The line containing "brown vase: 2 -> 4" marks the start of the required copy, which runs to the final line of the entries; return those lines exactly, without any pictures.

Scene images with change listings:
┄┄┄┄┄┄
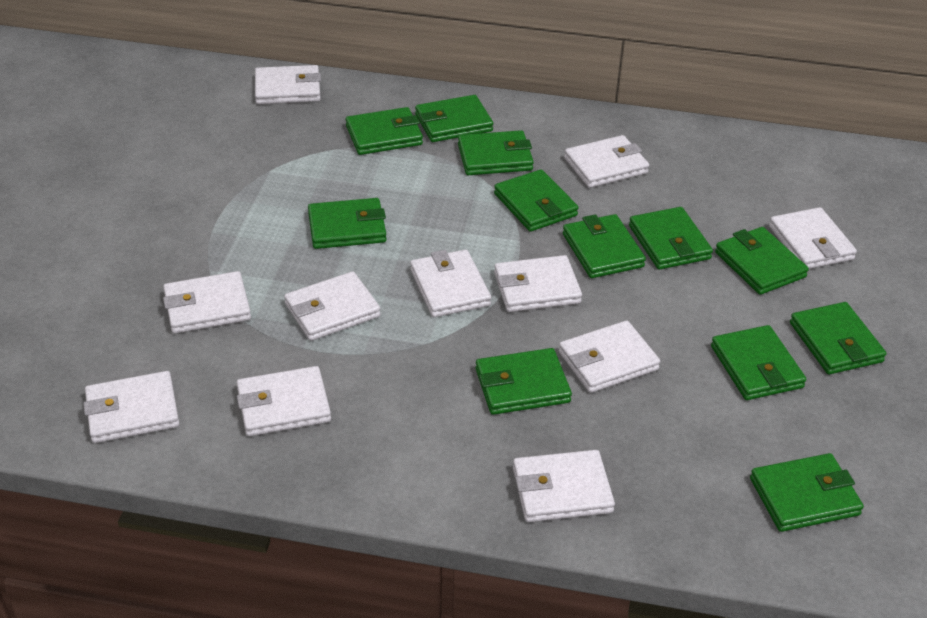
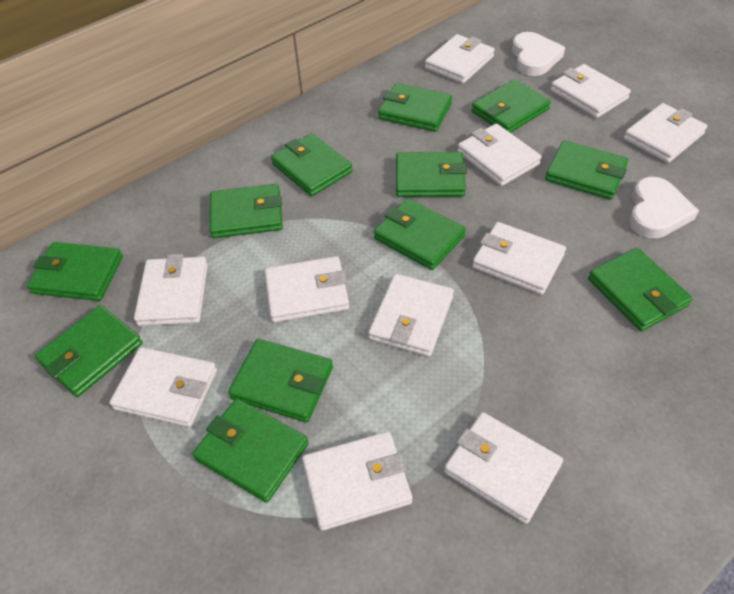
white heart: 0 -> 2

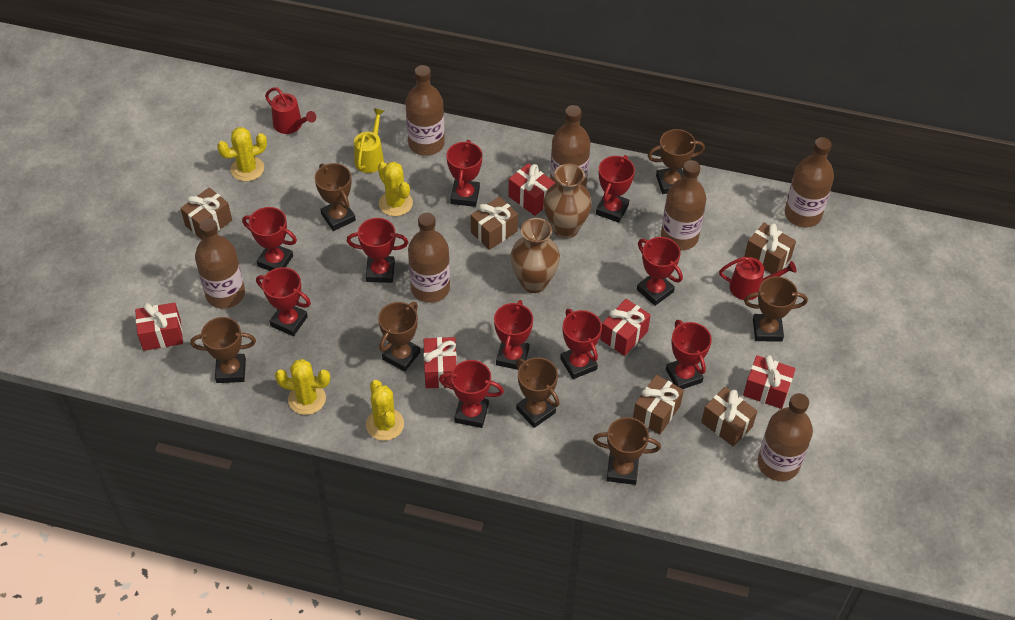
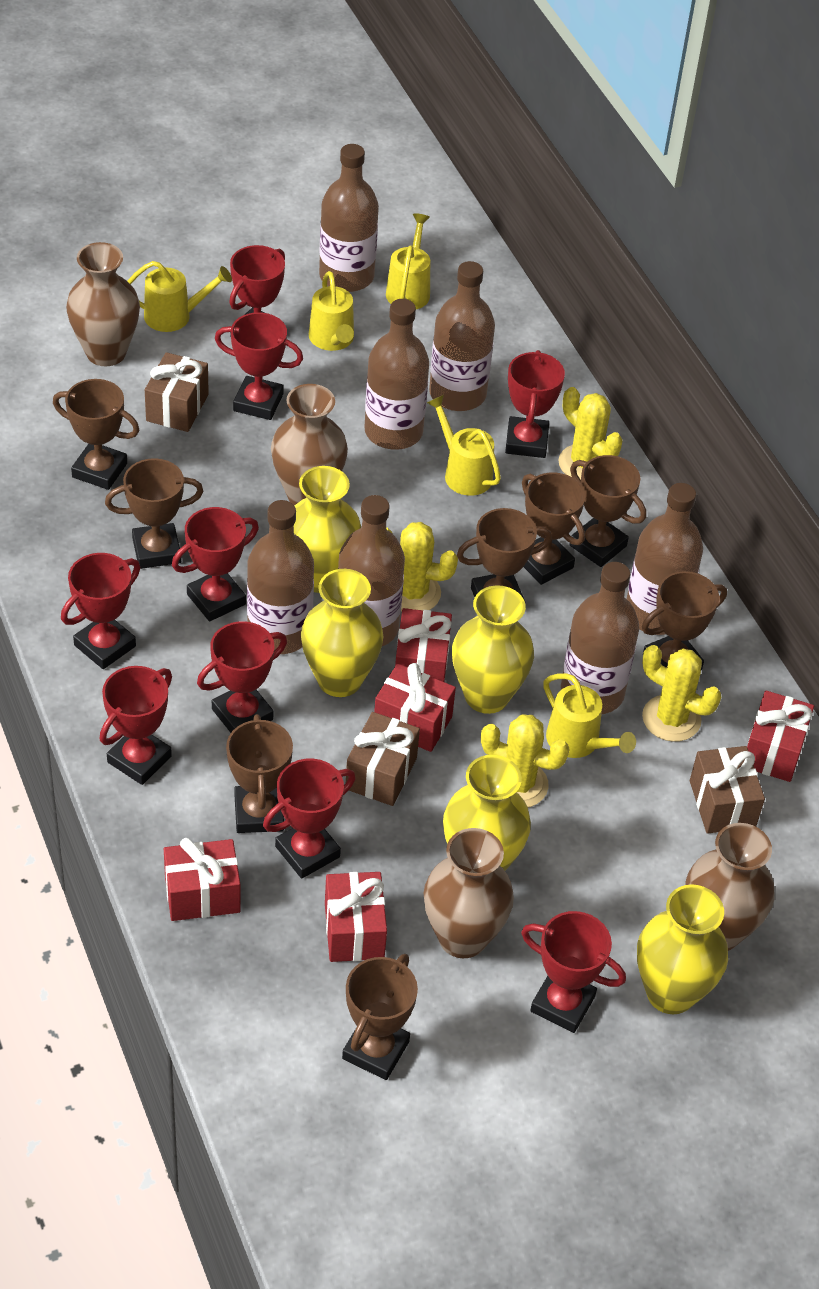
brown gift: 5 -> 3
brown trophy: 7 -> 8
brown vase: 2 -> 4
red trophy: 10 -> 9
red watering can: 2 -> 0
yellow vase: 0 -> 5
yellow watering can: 1 -> 5

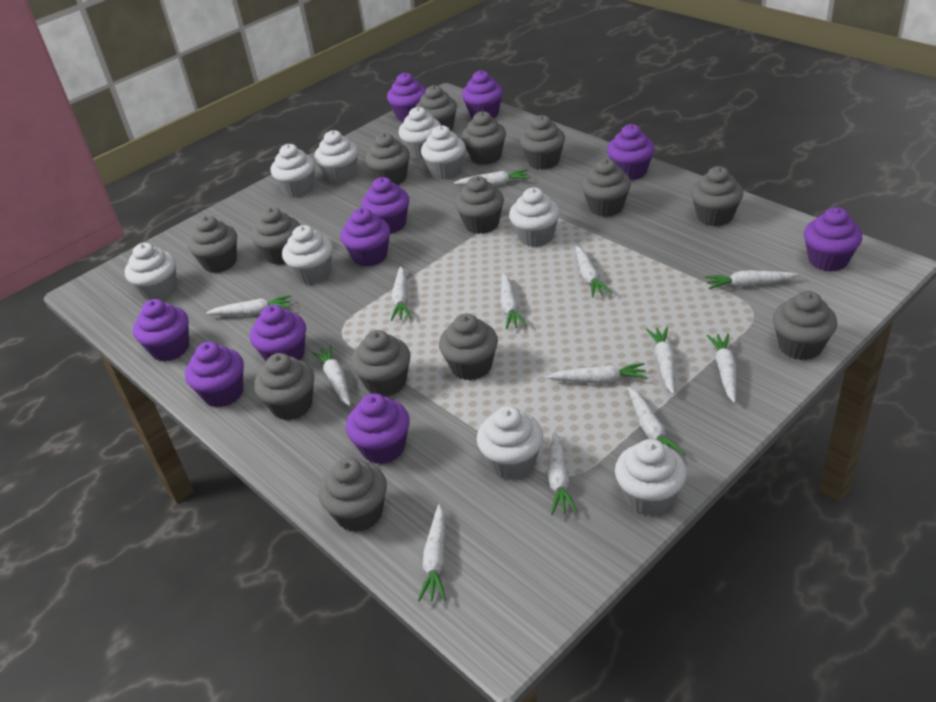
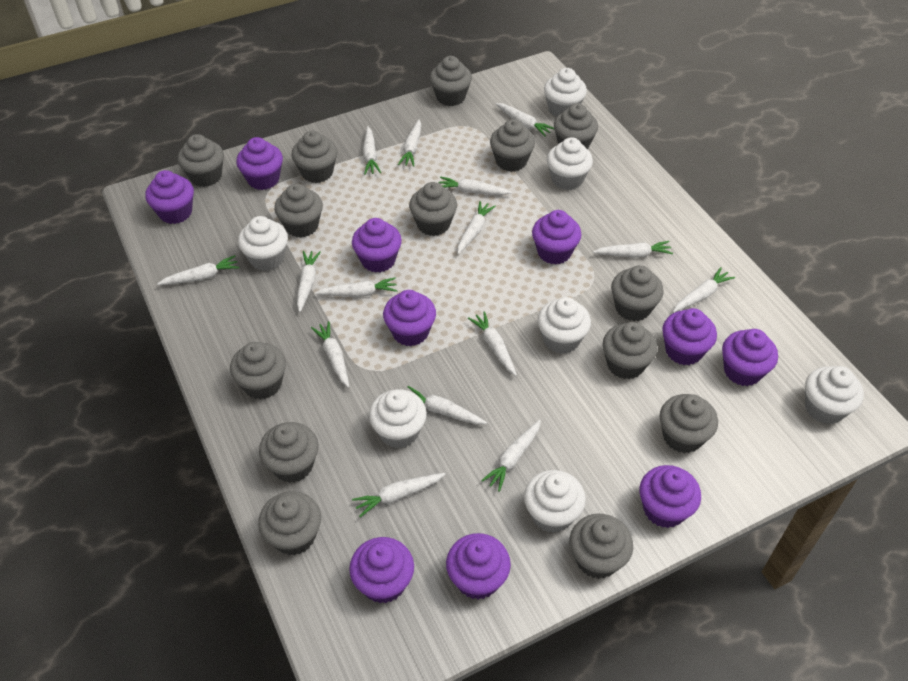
white carrot: 13 -> 15
white cupcake: 9 -> 7

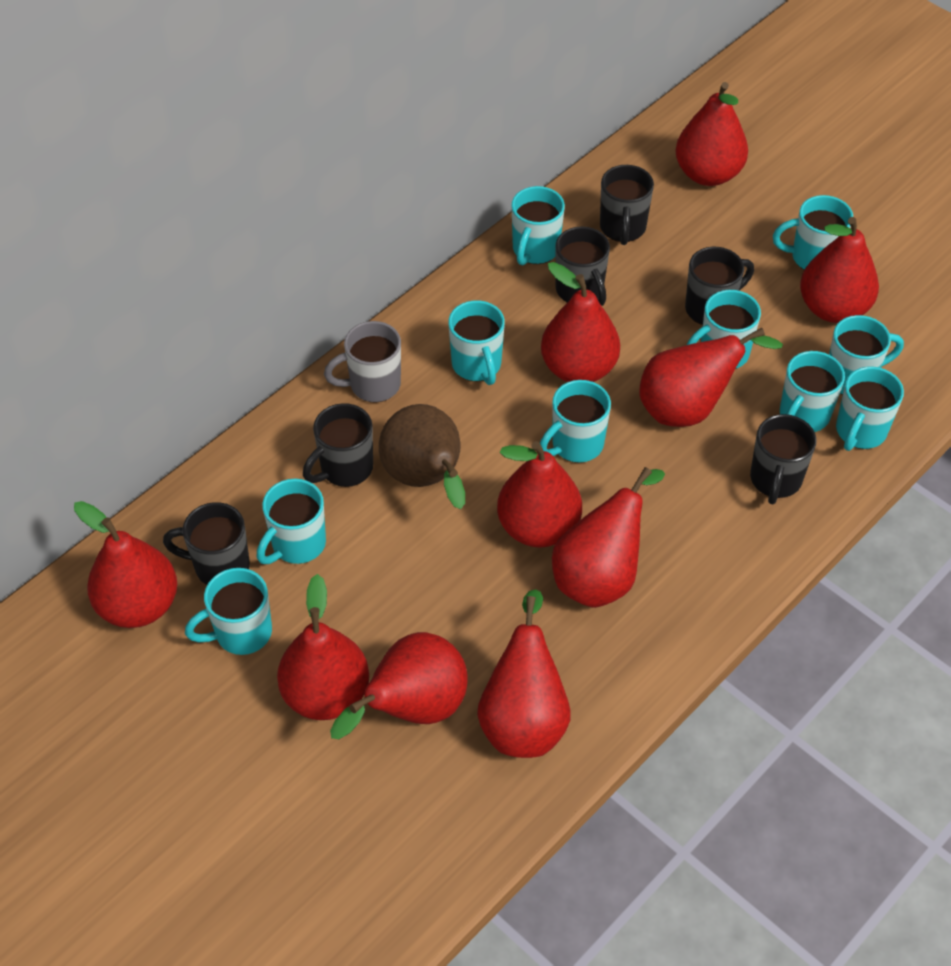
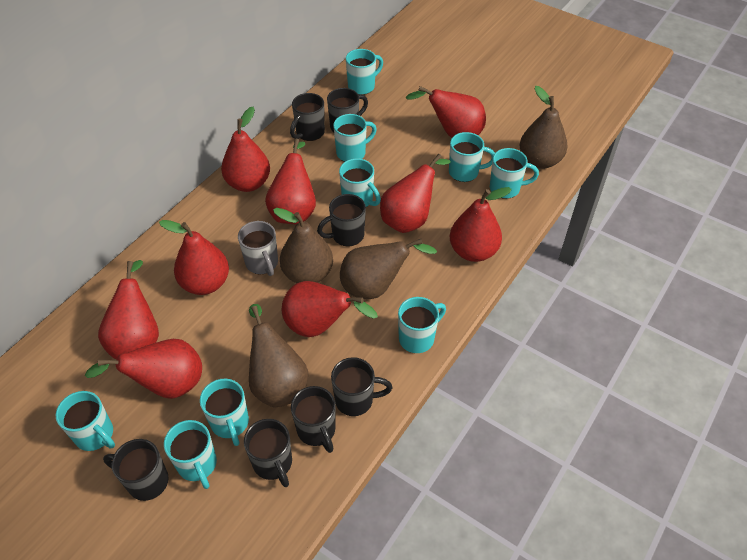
black mug: 6 -> 7
brown pear: 1 -> 4
red pear: 10 -> 9
turquoise mug: 10 -> 9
┄┄┄┄┄┄
◆ **SOLUTION FOR THIS EXERCISE**:
brown vase: 2 -> 4
red trophy: 10 -> 9
red watering can: 2 -> 0
yellow vase: 0 -> 5
yellow watering can: 1 -> 5

white carrot: 13 -> 15
white cupcake: 9 -> 7

black mug: 6 -> 7
brown pear: 1 -> 4
red pear: 10 -> 9
turquoise mug: 10 -> 9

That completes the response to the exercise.